-- DATA EXTRACTS --
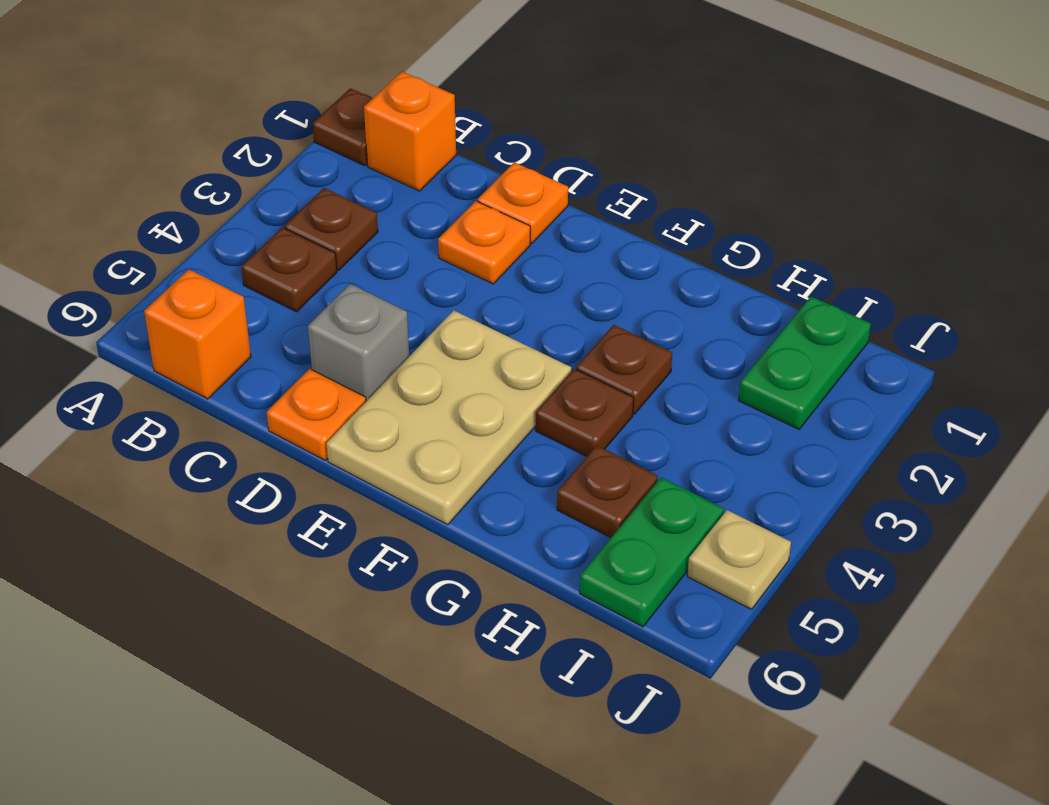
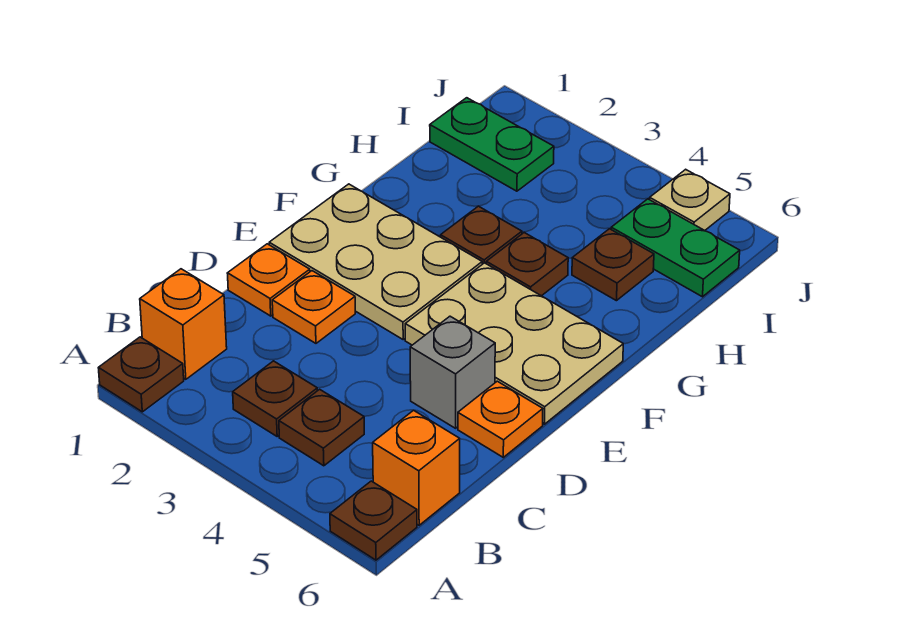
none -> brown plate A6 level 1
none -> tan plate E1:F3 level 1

...

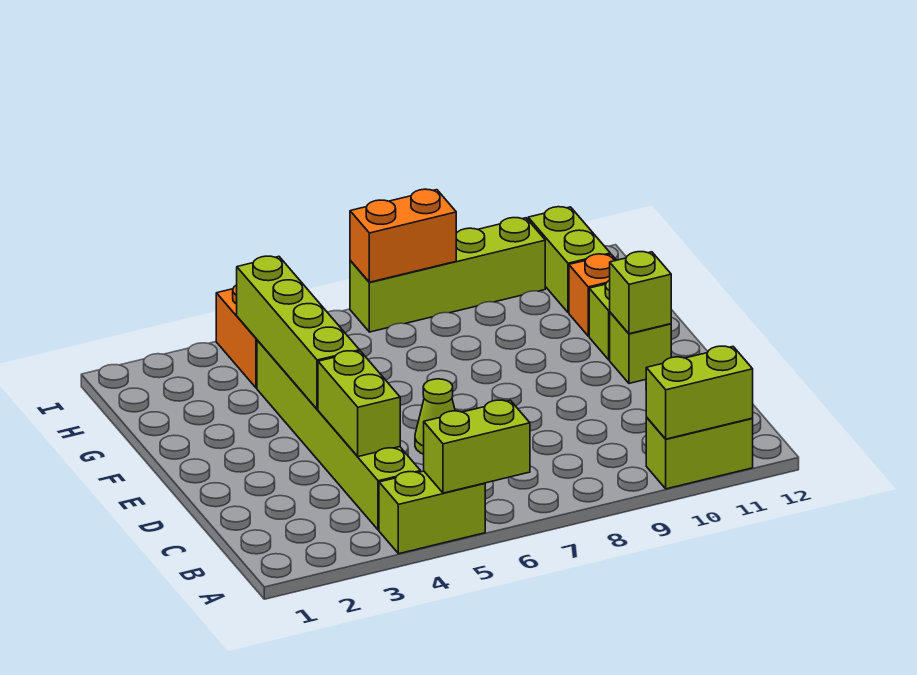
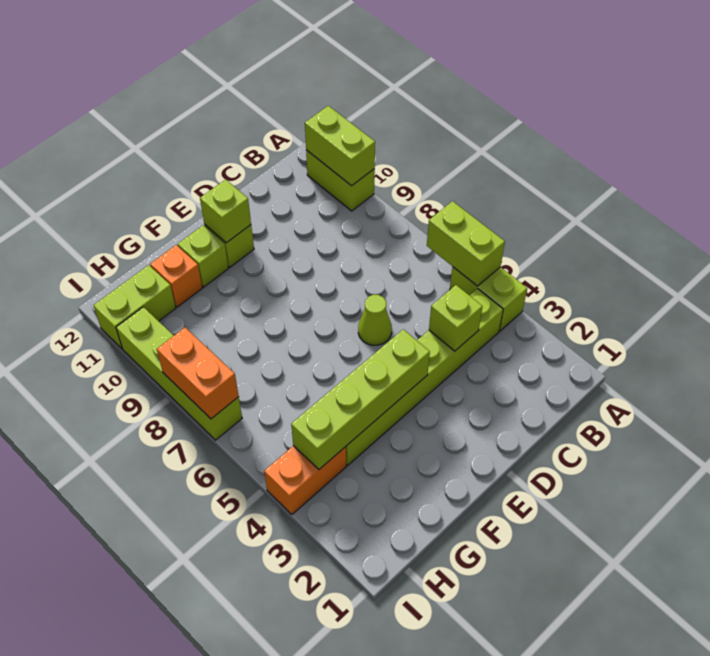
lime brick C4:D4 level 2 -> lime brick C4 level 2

---

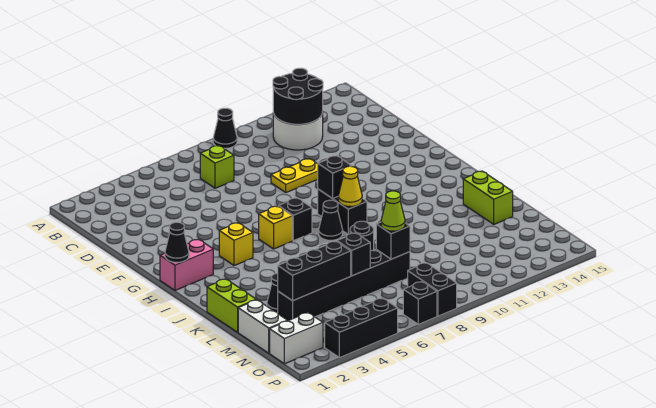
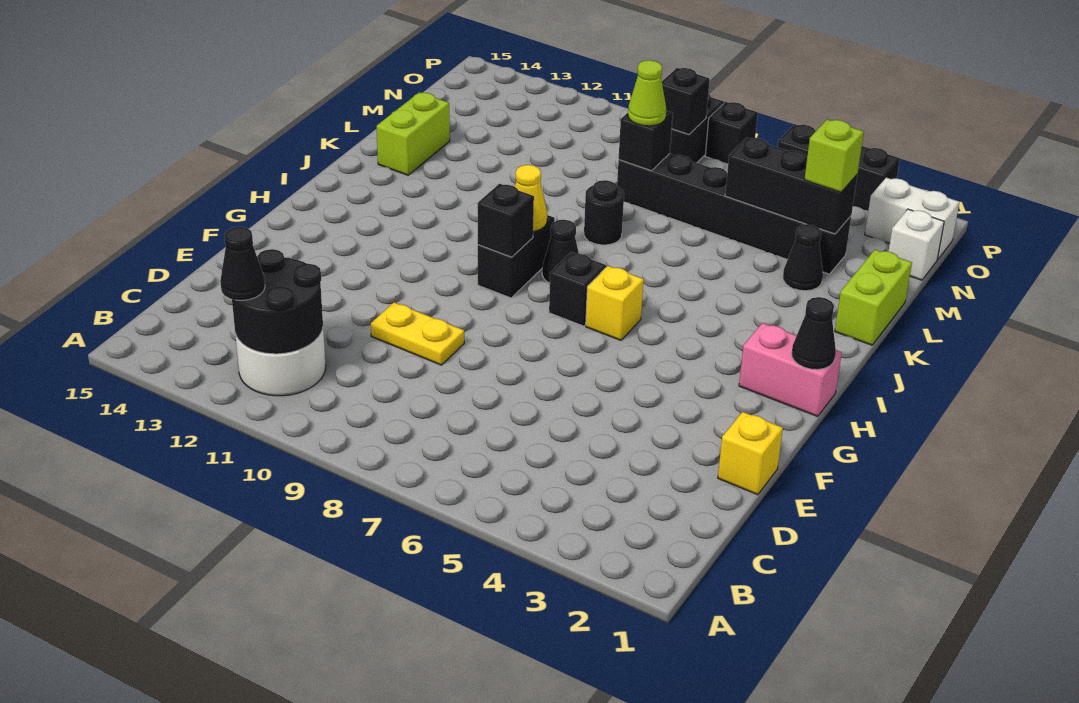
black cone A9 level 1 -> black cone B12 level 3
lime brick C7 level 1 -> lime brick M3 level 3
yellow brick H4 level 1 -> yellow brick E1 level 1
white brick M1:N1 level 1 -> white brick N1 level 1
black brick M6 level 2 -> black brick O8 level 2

-- PROBLEM TO WORK ON --
Take the stretch of lines above from the one containing "none -> brown plate A6 level 1" through the one containing "none -> tan plate E1:F3 level 1" and repeat it exactly, adding no other line.

-- TASK ANSWER --
none -> brown plate A6 level 1
none -> tan plate E1:F3 level 1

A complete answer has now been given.